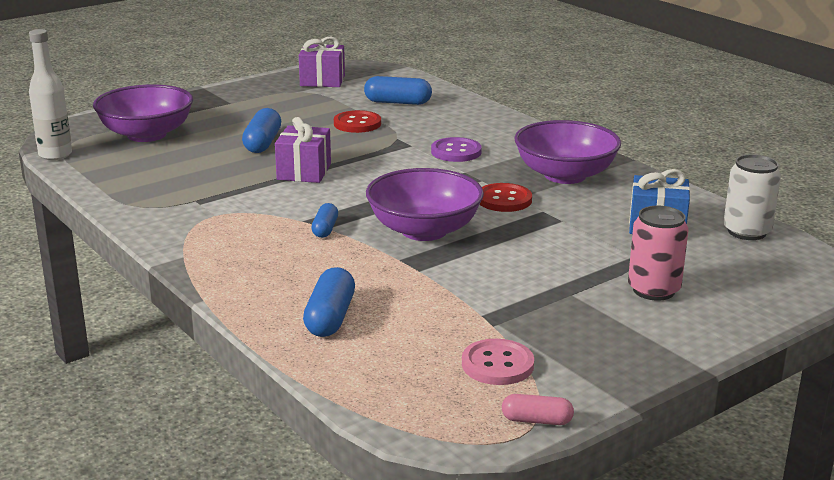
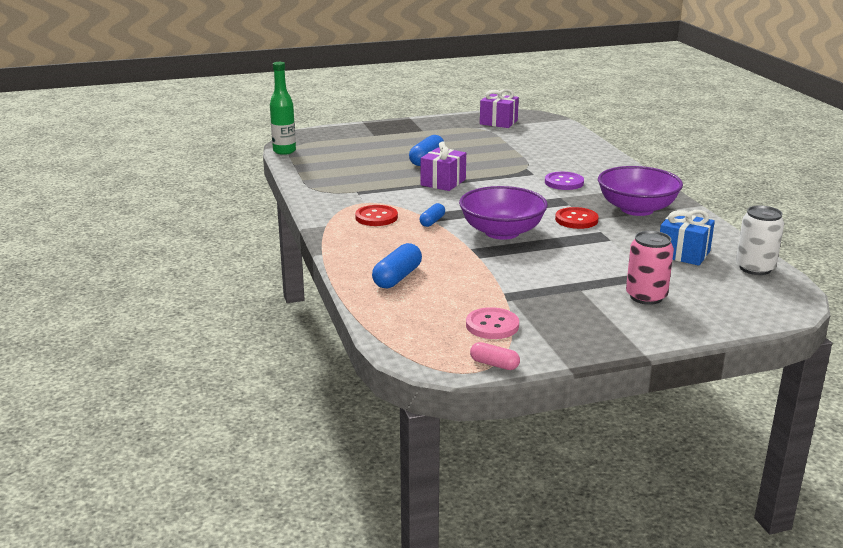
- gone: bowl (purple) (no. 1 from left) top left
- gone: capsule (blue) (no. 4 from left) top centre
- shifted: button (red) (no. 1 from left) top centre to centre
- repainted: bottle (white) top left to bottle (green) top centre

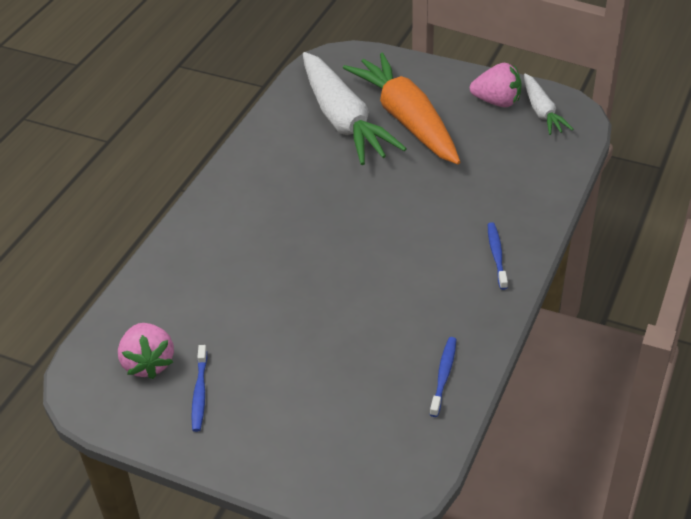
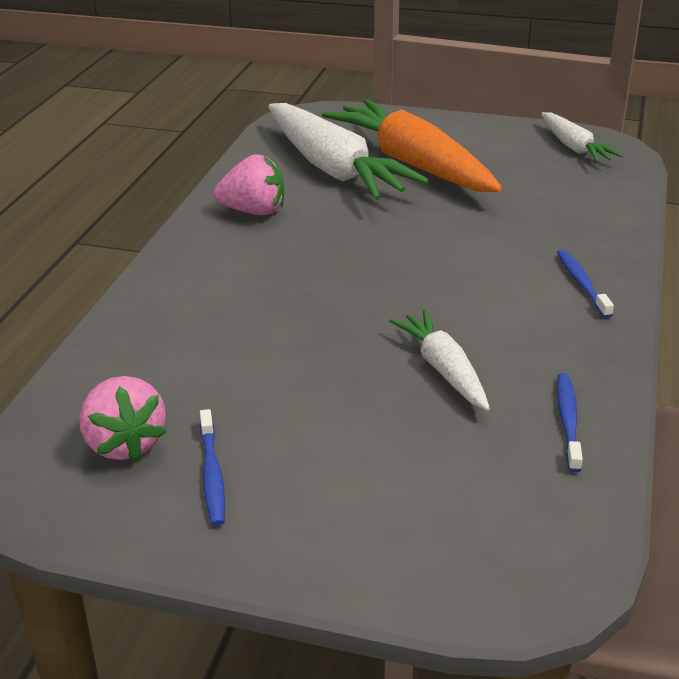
- new: carrot (white) (no. 2 from left) centre
- shifted: strawberry (pink) (no. 2 from left) top right to top centre

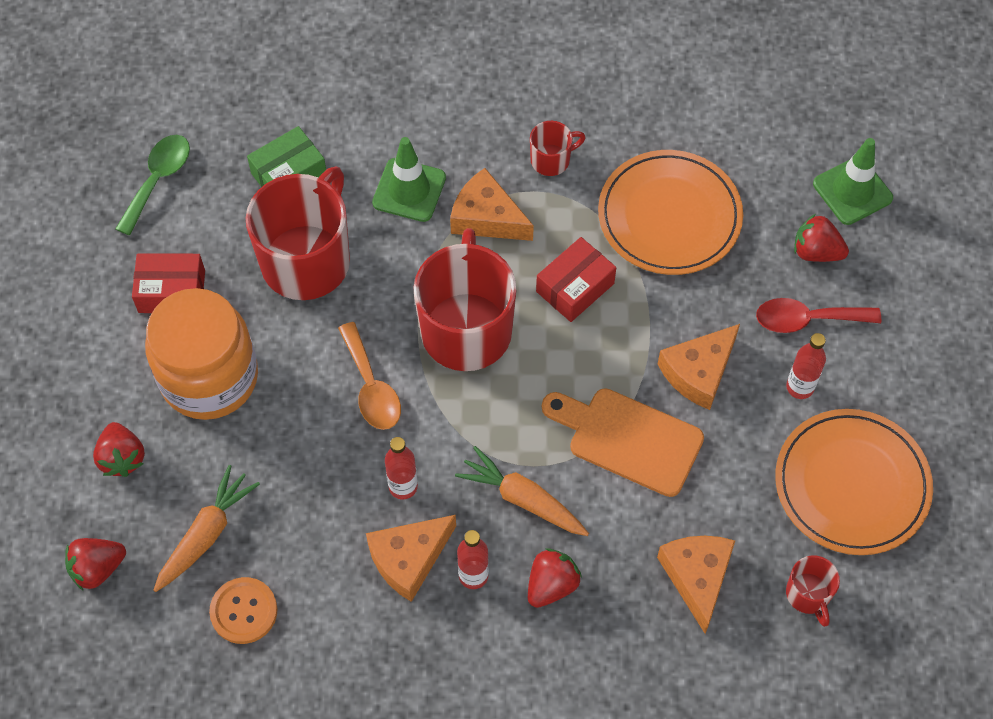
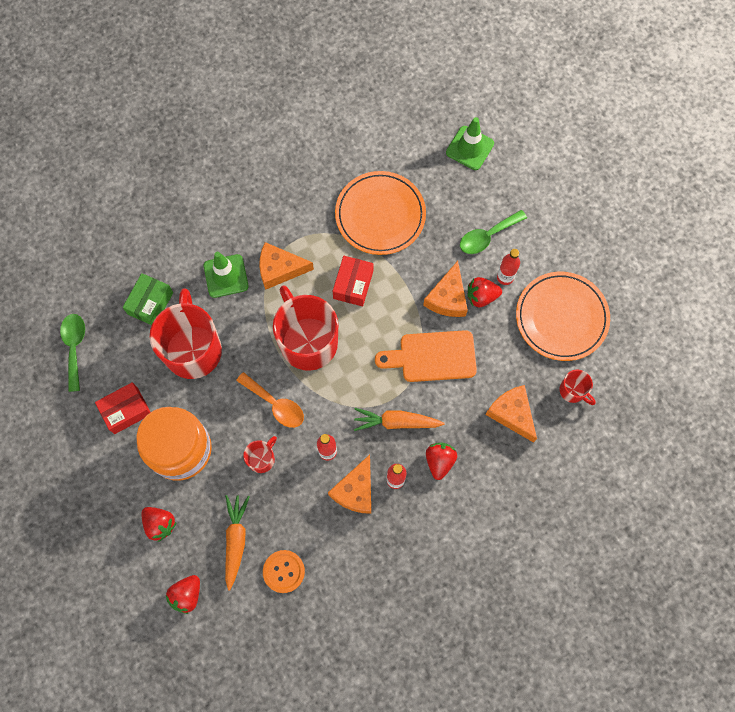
- shifted: mug (red) (no. 3 from left in the first image) top centre to mug (red) (no. 2 from left) centre
- shifted: strawberry (red) (no. 4 from left) top right to centre
- repainted: spoon (red) middle right to spoon (green) (no. 2 from left) top right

★ ★ ★ ★ ★ ★ ★

Set down the records above word for word, from the first line through the line containing "- new: carrot", both included; leave out the pictures.

Result below:
- gone: bowl (purple) (no. 1 from left) top left
- gone: capsule (blue) (no. 4 from left) top centre
- shifted: button (red) (no. 1 from left) top centre to centre
- repainted: bottle (white) top left to bottle (green) top centre

- new: carrot (white) (no. 2 from left) centre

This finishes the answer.